**TASK GOAL**:
In the listing below, find the line containing "U1: MSP430G2231 -> MSP430F2013" and the line containing "Y2: 6MHz (W1, W8) -> 8MHz (W1, W8)". Repeat exactly those two lines and every line between them.
##########
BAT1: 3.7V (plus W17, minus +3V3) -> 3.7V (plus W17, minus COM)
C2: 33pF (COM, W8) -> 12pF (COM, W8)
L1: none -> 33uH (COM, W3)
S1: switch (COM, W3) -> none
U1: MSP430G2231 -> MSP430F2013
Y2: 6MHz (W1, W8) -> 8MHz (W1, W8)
##########
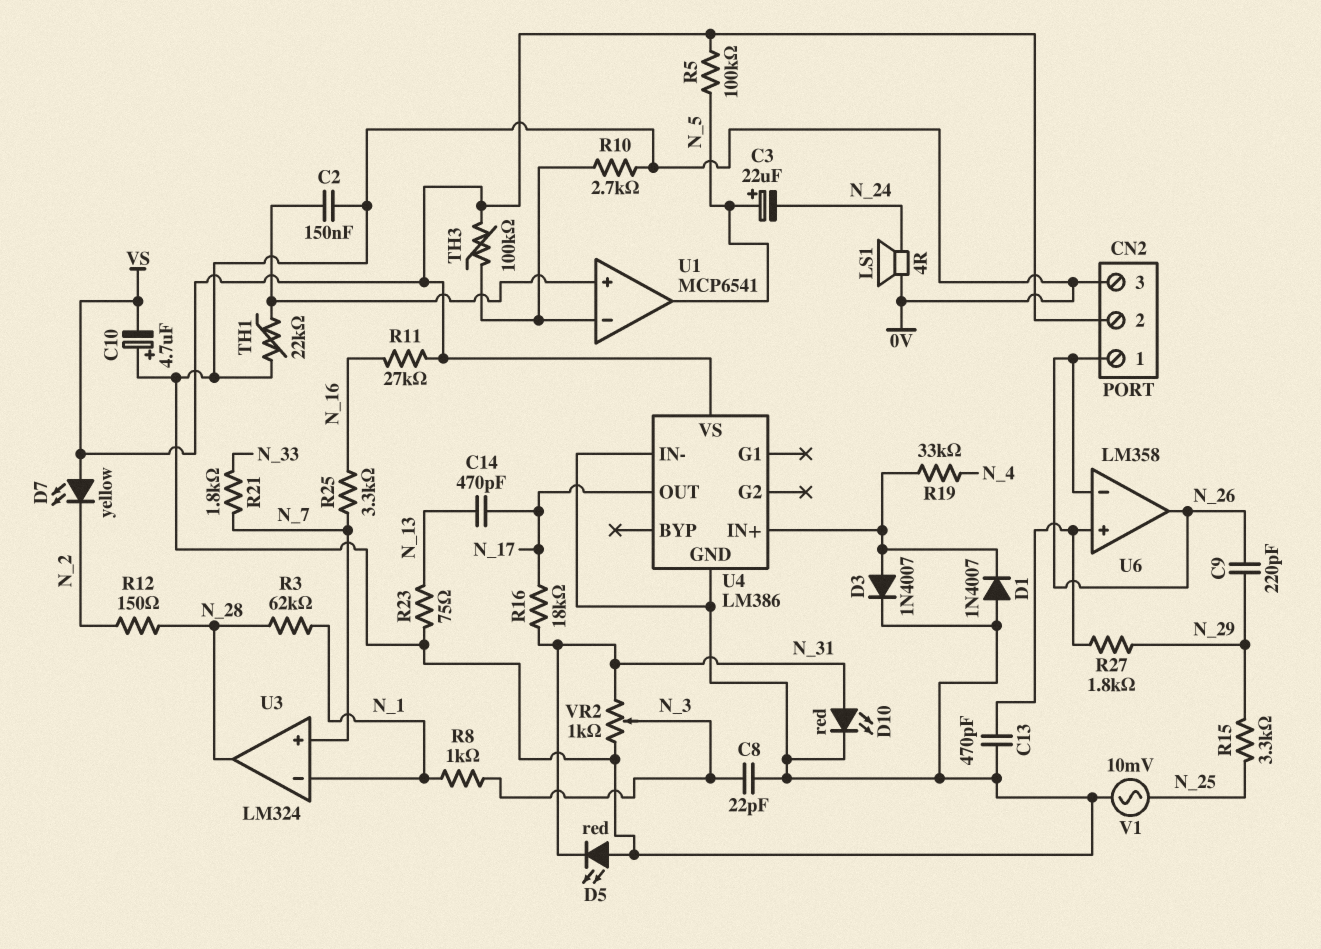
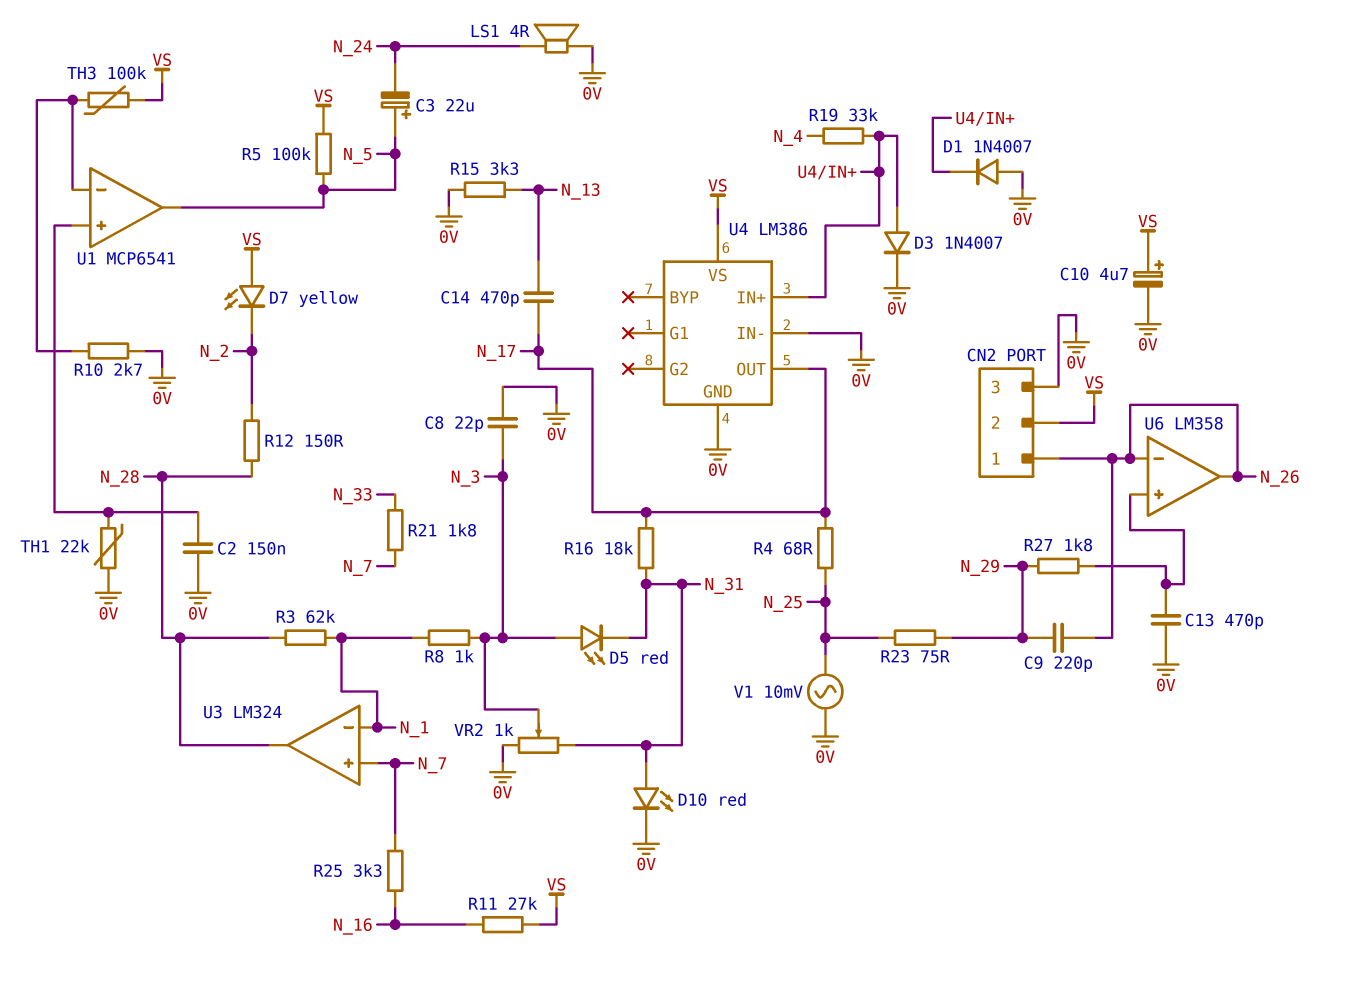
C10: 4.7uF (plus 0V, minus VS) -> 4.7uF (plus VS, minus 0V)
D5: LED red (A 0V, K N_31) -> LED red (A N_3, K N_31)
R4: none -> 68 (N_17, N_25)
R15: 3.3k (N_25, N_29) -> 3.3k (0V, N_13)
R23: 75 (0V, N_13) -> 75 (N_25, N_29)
##########
**ANSWER SECTION**:
U1: MSP430G2231 -> MSP430F2013
Y2: 6MHz (W1, W8) -> 8MHz (W1, W8)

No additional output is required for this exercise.